Itemized modification records
........

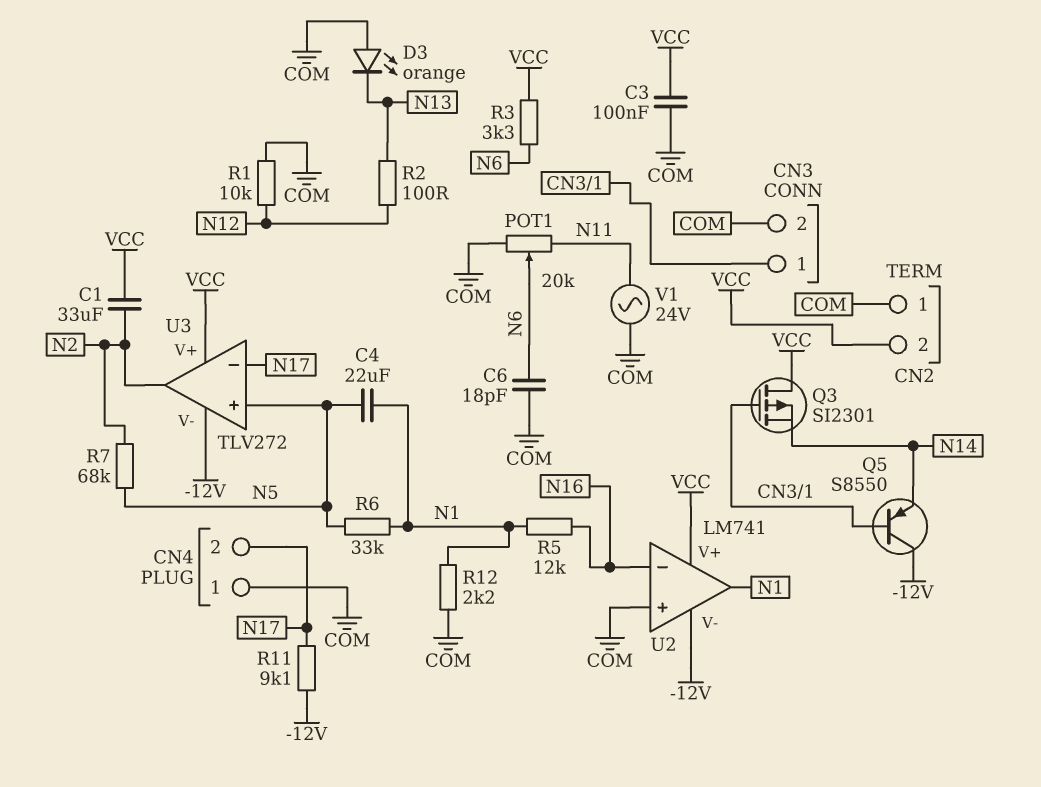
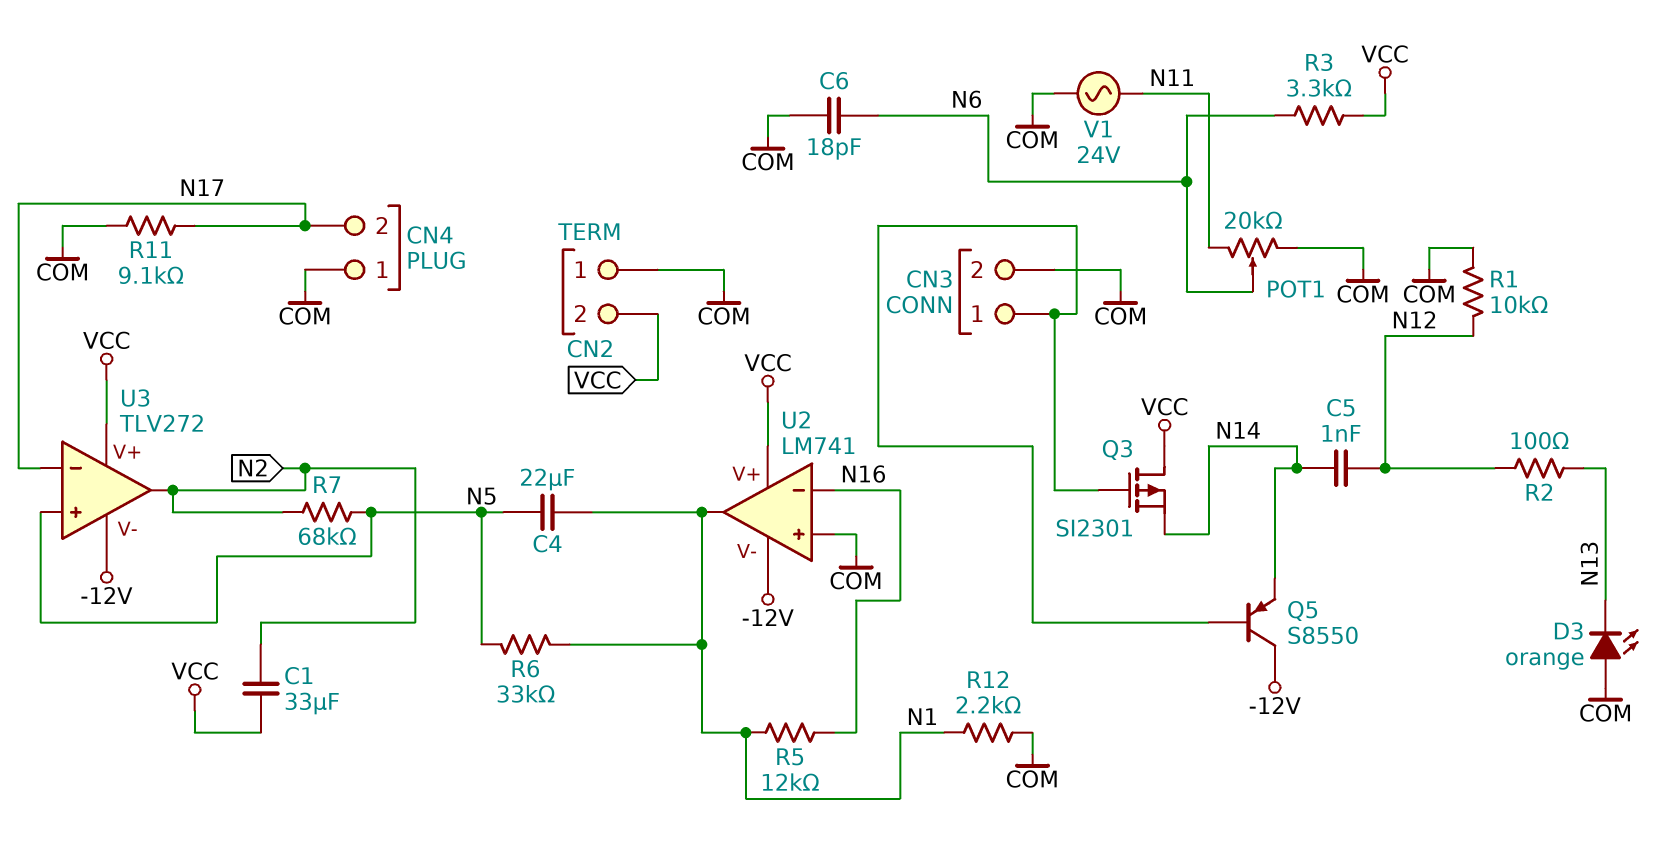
C3: 100nF (COM, VCC) -> none
C5: none -> 1nF (N12, N14)
R11: 9.1k (-12V, N17) -> 9.1k (COM, N17)

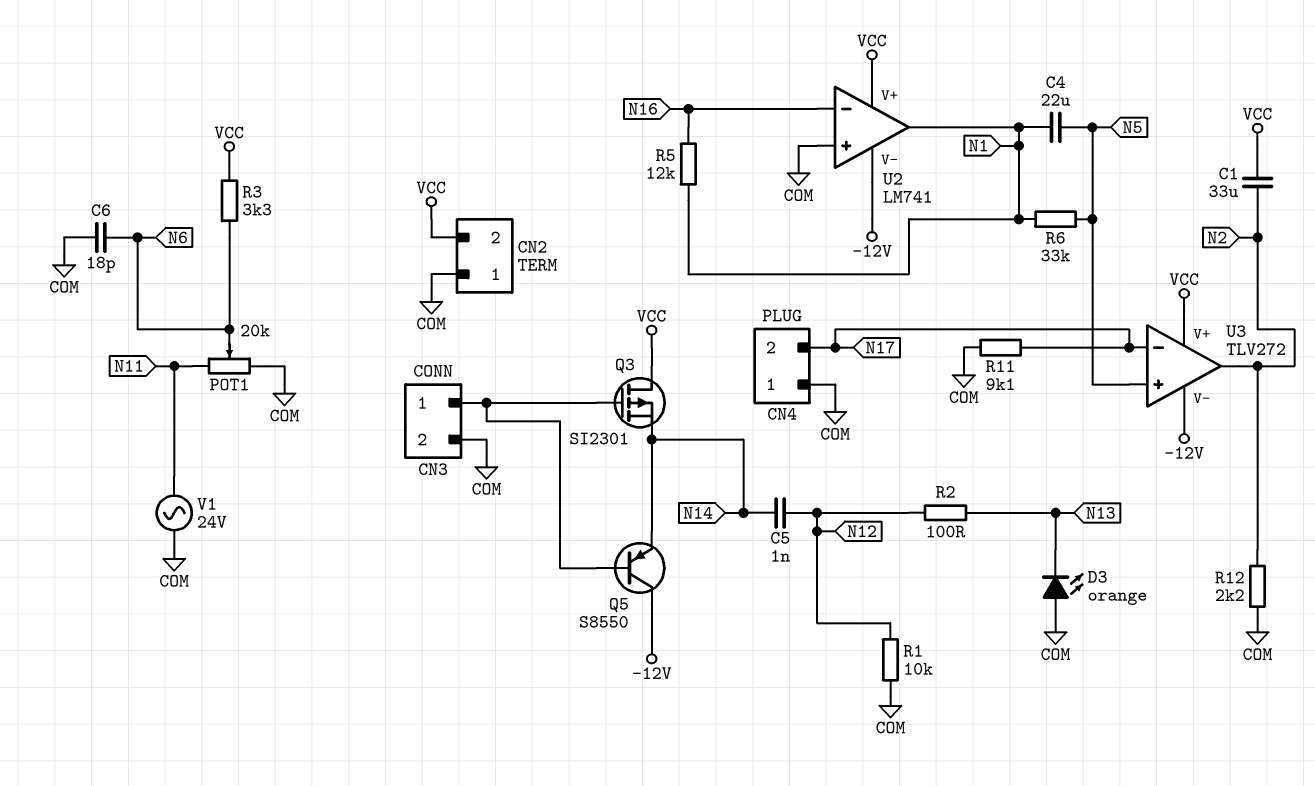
R7: 68k (N2, N5) -> none
R12: 2.2k (COM, N1) -> 2.2k (COM, N2)

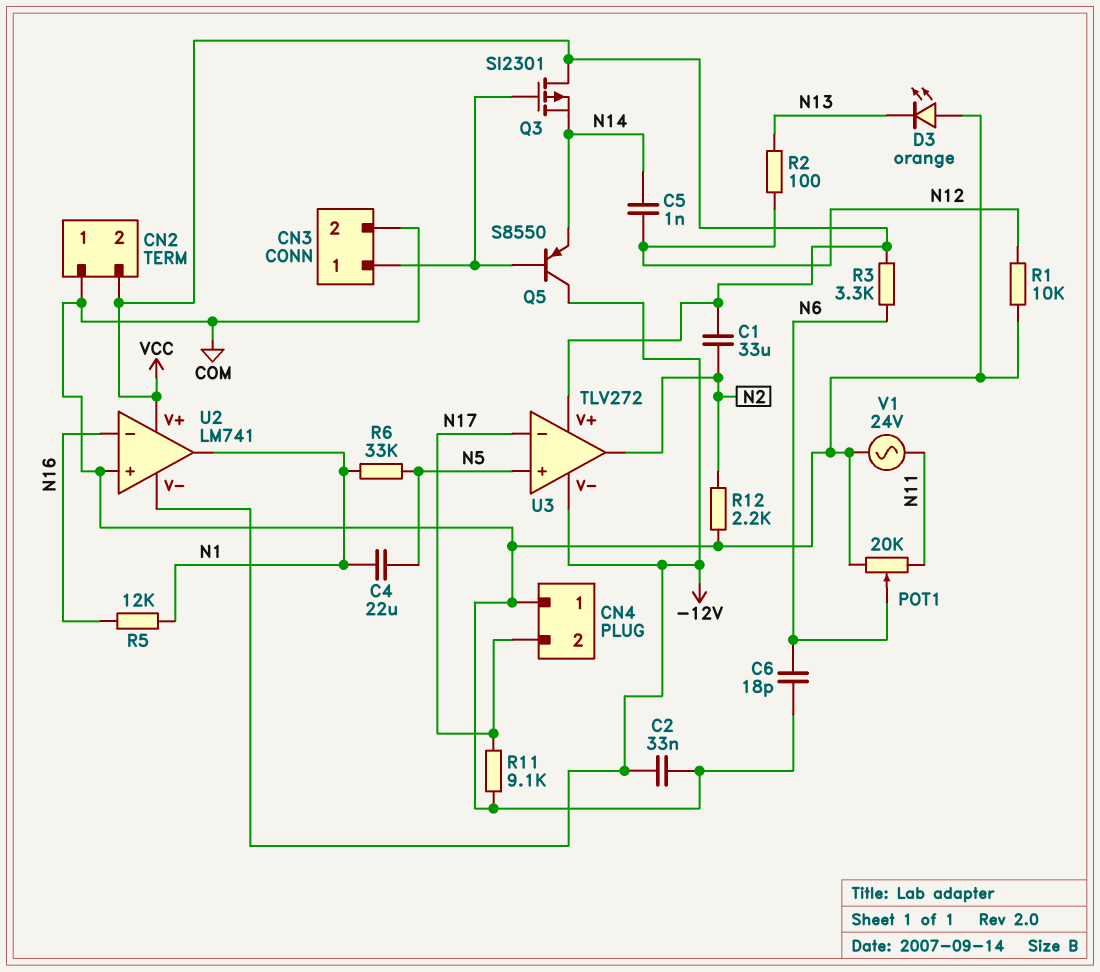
C2: none -> 33nF (-12V, COM)

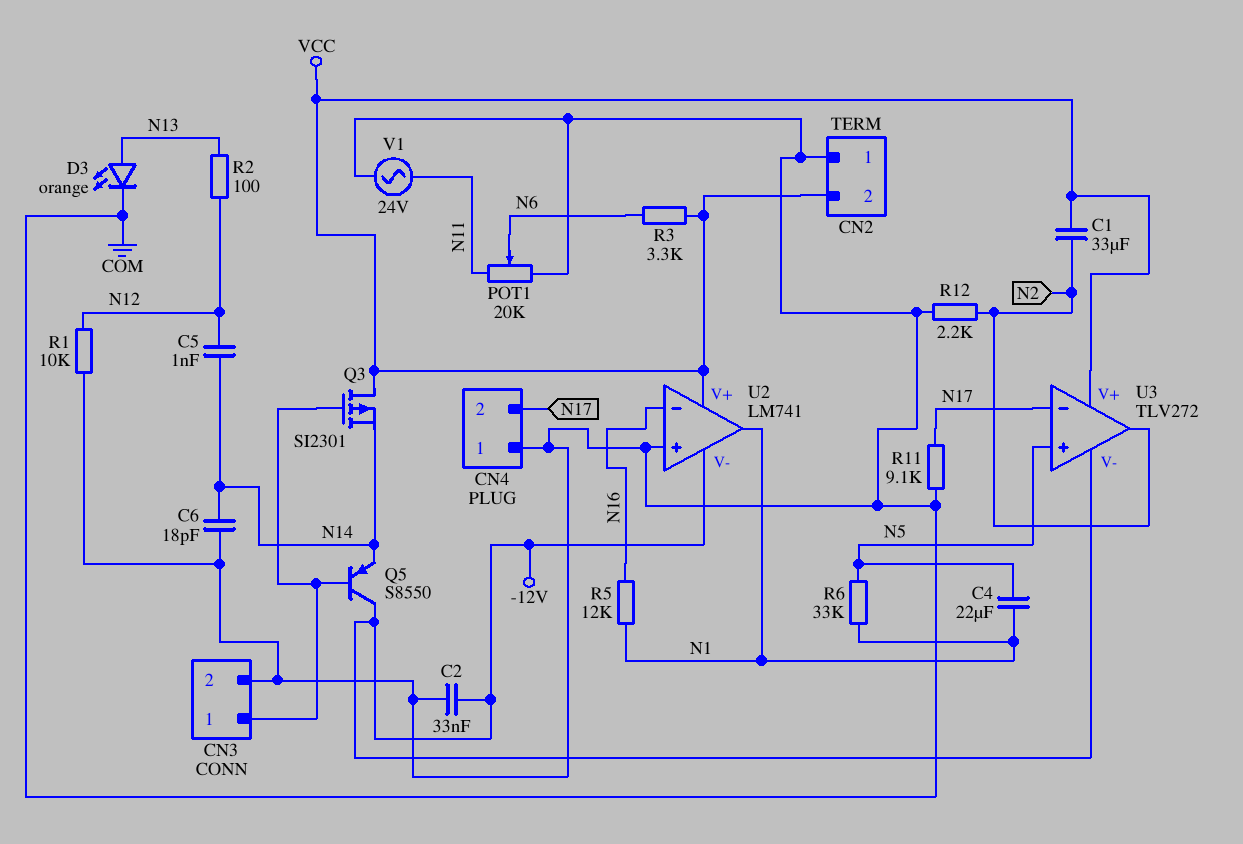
C6: 18pF (COM, N6) -> 18pF (COM, N14)
D3: LED orange (A COM, K N13) -> LED orange (A N13, K COM)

........

### Directions
Extract only the lines from the one that contains "R7: 68k (N2, N5) -> none" through the end of the records, inclusive, and omit every picture.

### Solution
R7: 68k (N2, N5) -> none
R12: 2.2k (COM, N1) -> 2.2k (COM, N2)

C2: none -> 33nF (-12V, COM)

C6: 18pF (COM, N6) -> 18pF (COM, N14)
D3: LED orange (A COM, K N13) -> LED orange (A N13, K COM)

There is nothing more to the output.